Detected change data:
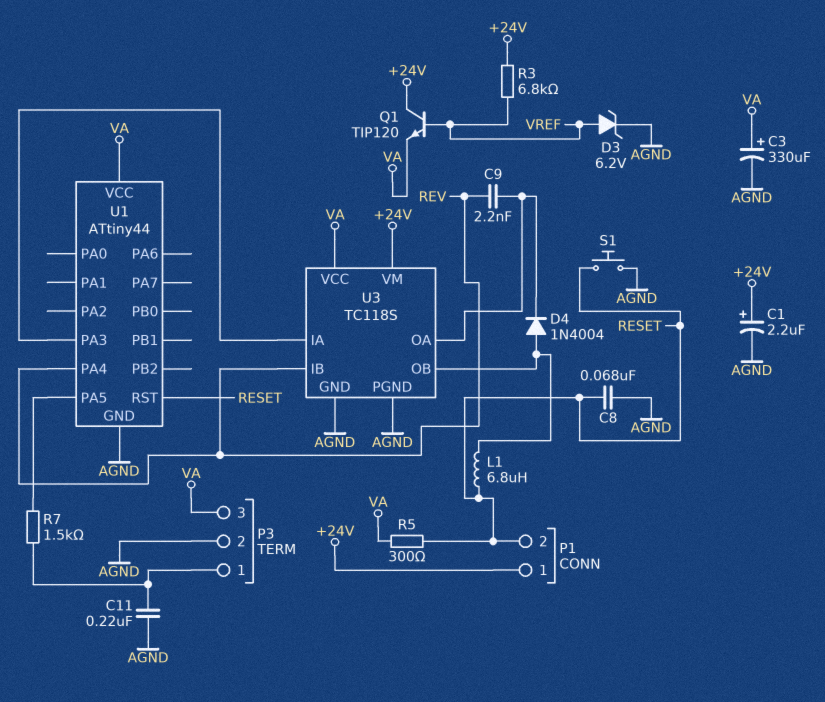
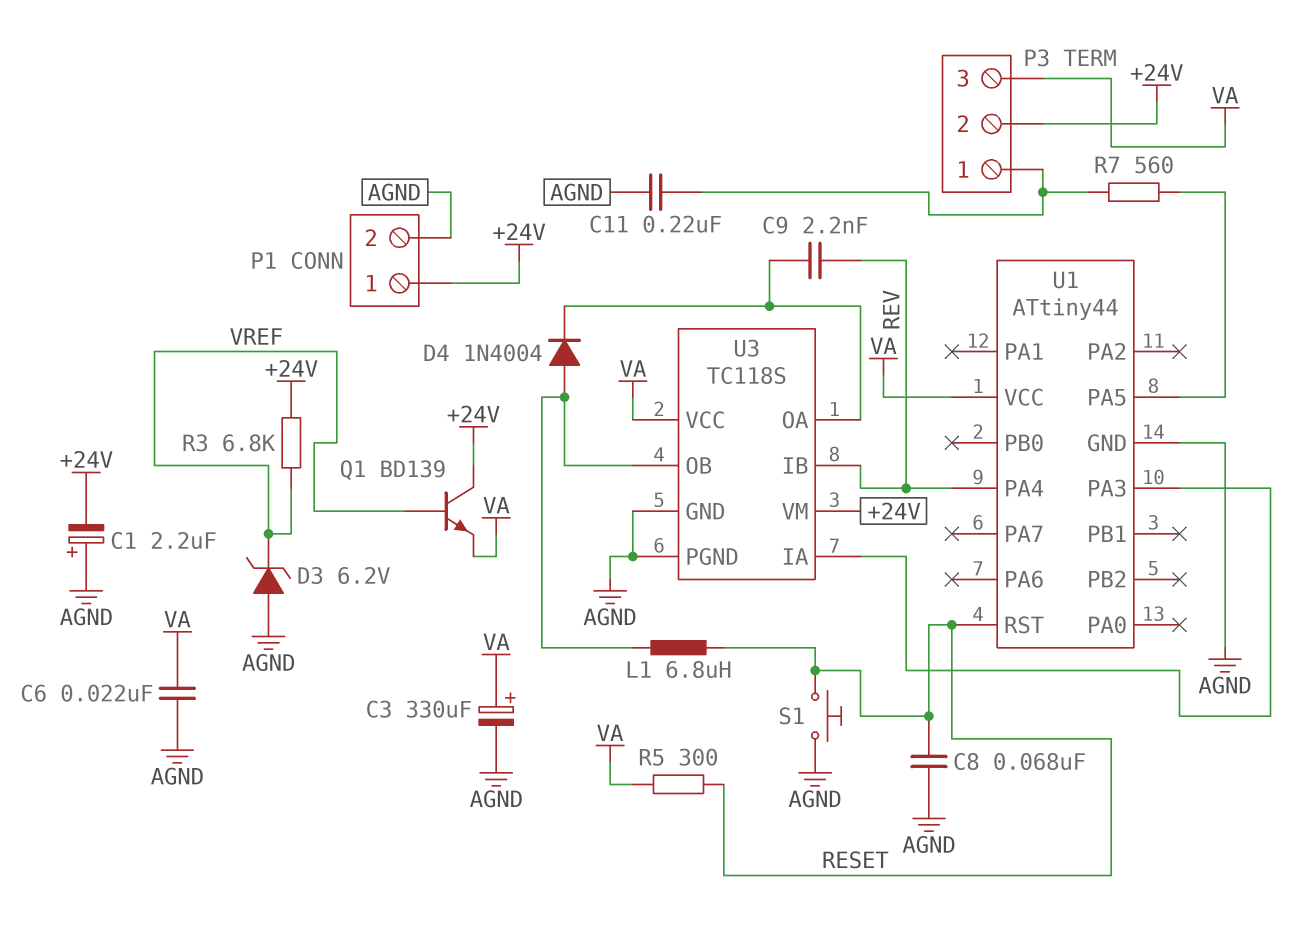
C1: 2.2uF (plus +24V, minus AGND) -> 2.2uF (plus AGND, minus +24V)
C6: none -> 22nF (AGND, VA)
D3: zener 6.2V (A VREF, K AGND) -> zener 6.2V (A AGND, K VREF)
P1 pin 2: RESET -> AGND
P3 pin 2: AGND -> +24V
Q1: NPN TIP120 (B VREF, C +24V, E VA) -> NPN BD139 (B VREF, C +24V, E VA)
R7: 1.5k (P3/1, U1/PA5) -> 560 (P3/1, U1/PA5)

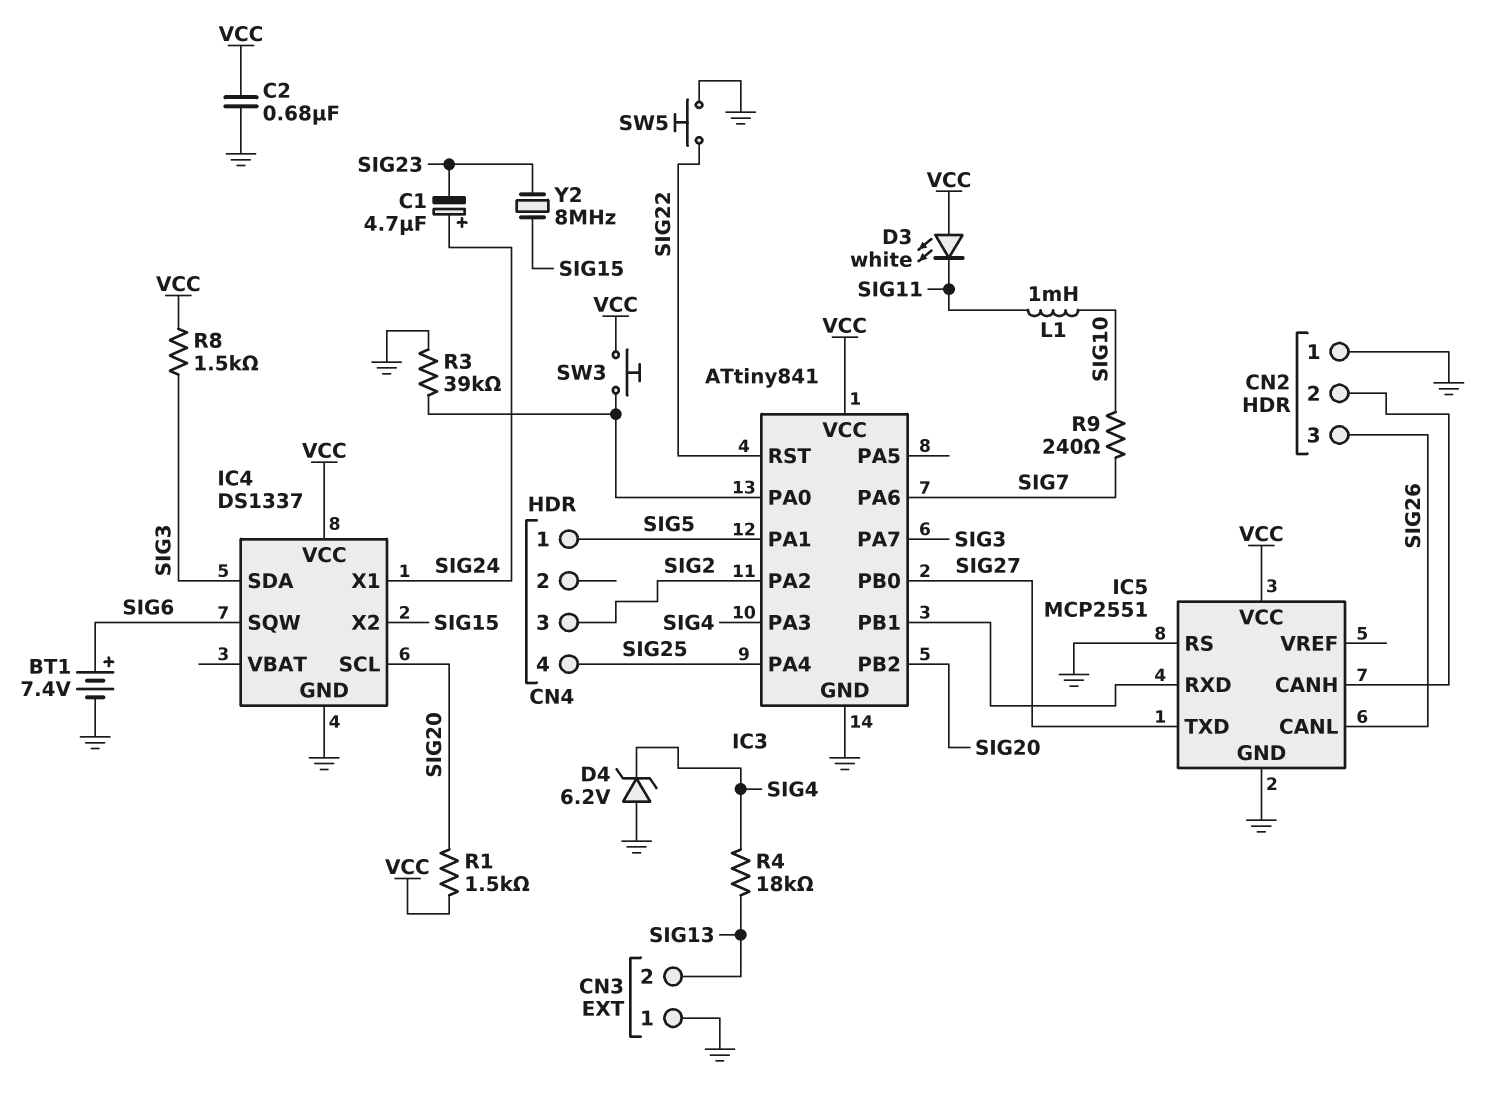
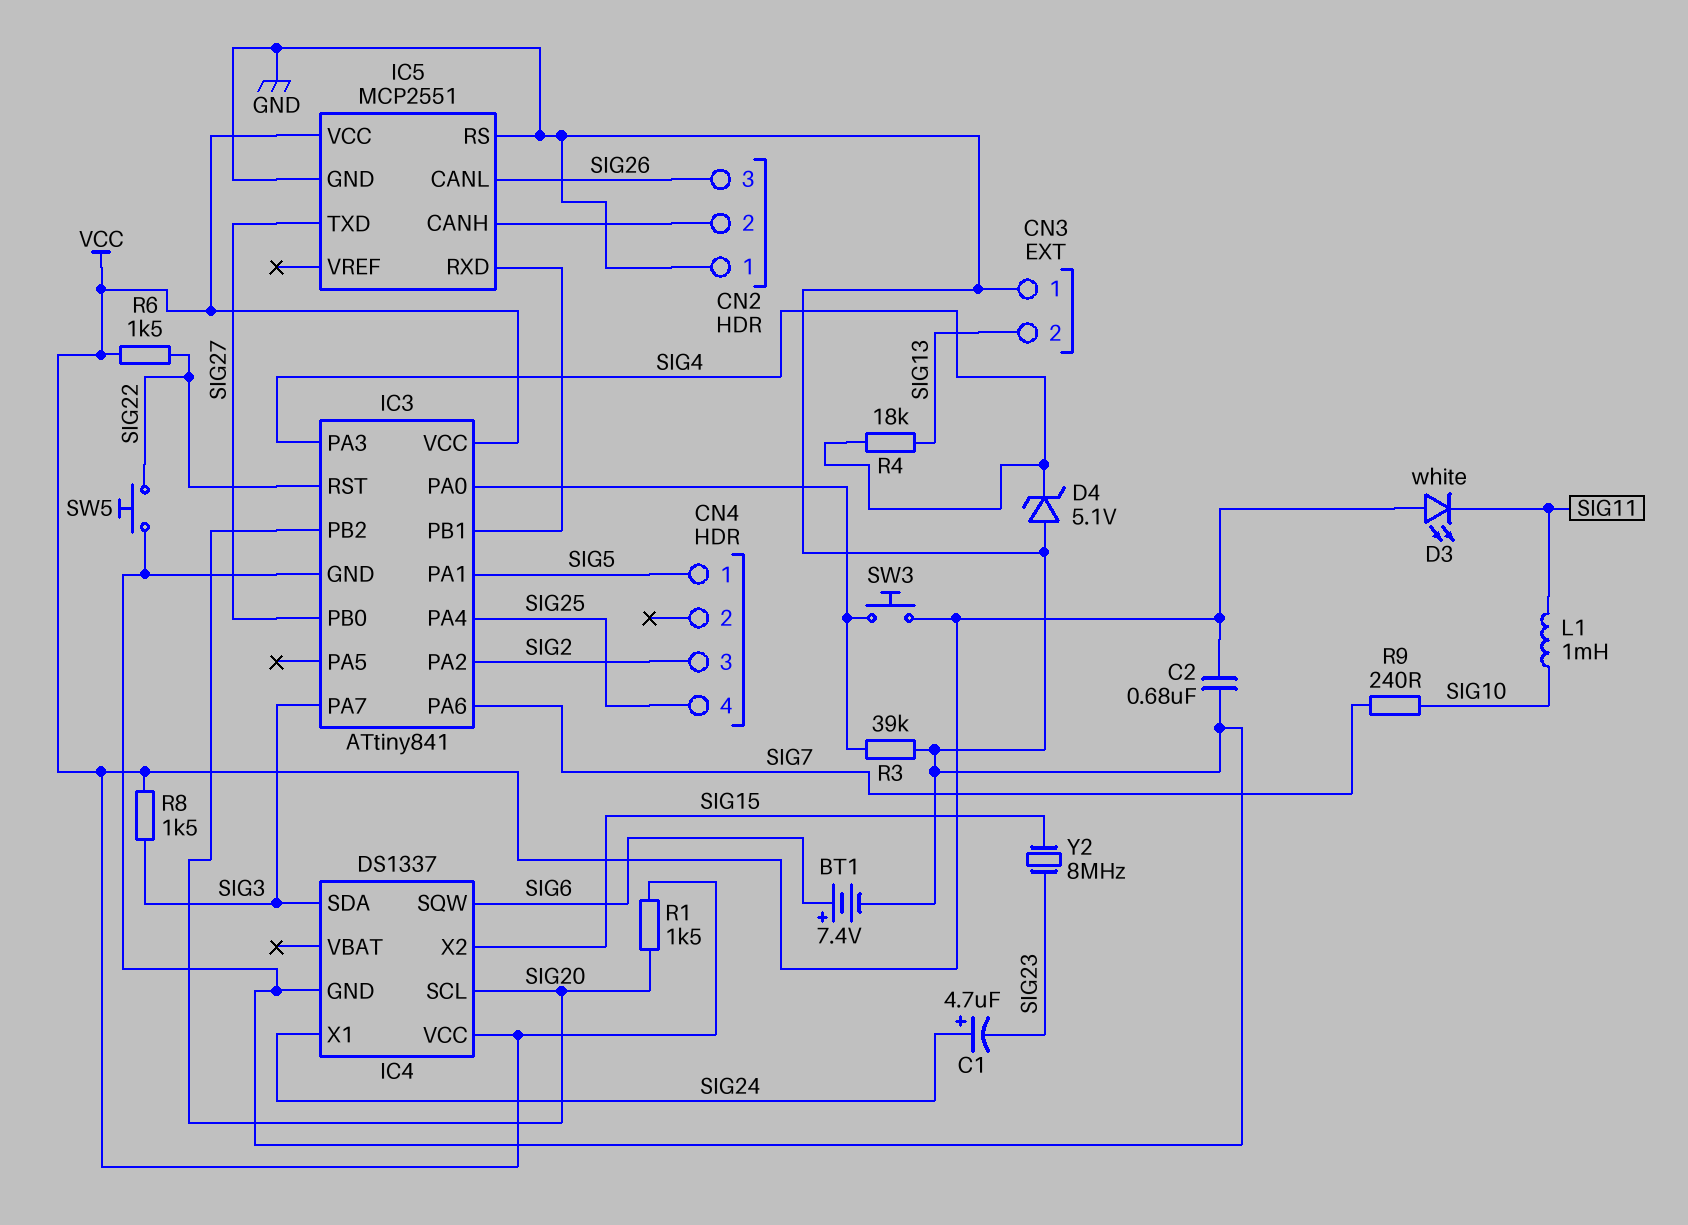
D4: zener 6.2V (A GND, K SIG4) -> zener 5.1V (A GND, K SIG4)
R6: none -> 1.5k (SIG22, VCC)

PROBLEM DETAILS:
I would like you to set down the lines above, from the one containing "P3 pin 2: AGND -> +24V" to the final line, exactly as written and without pictures.

ANSWER TO THE PROBLEM:
P3 pin 2: AGND -> +24V
Q1: NPN TIP120 (B VREF, C +24V, E VA) -> NPN BD139 (B VREF, C +24V, E VA)
R7: 1.5k (P3/1, U1/PA5) -> 560 (P3/1, U1/PA5)

D4: zener 6.2V (A GND, K SIG4) -> zener 5.1V (A GND, K SIG4)
R6: none -> 1.5k (SIG22, VCC)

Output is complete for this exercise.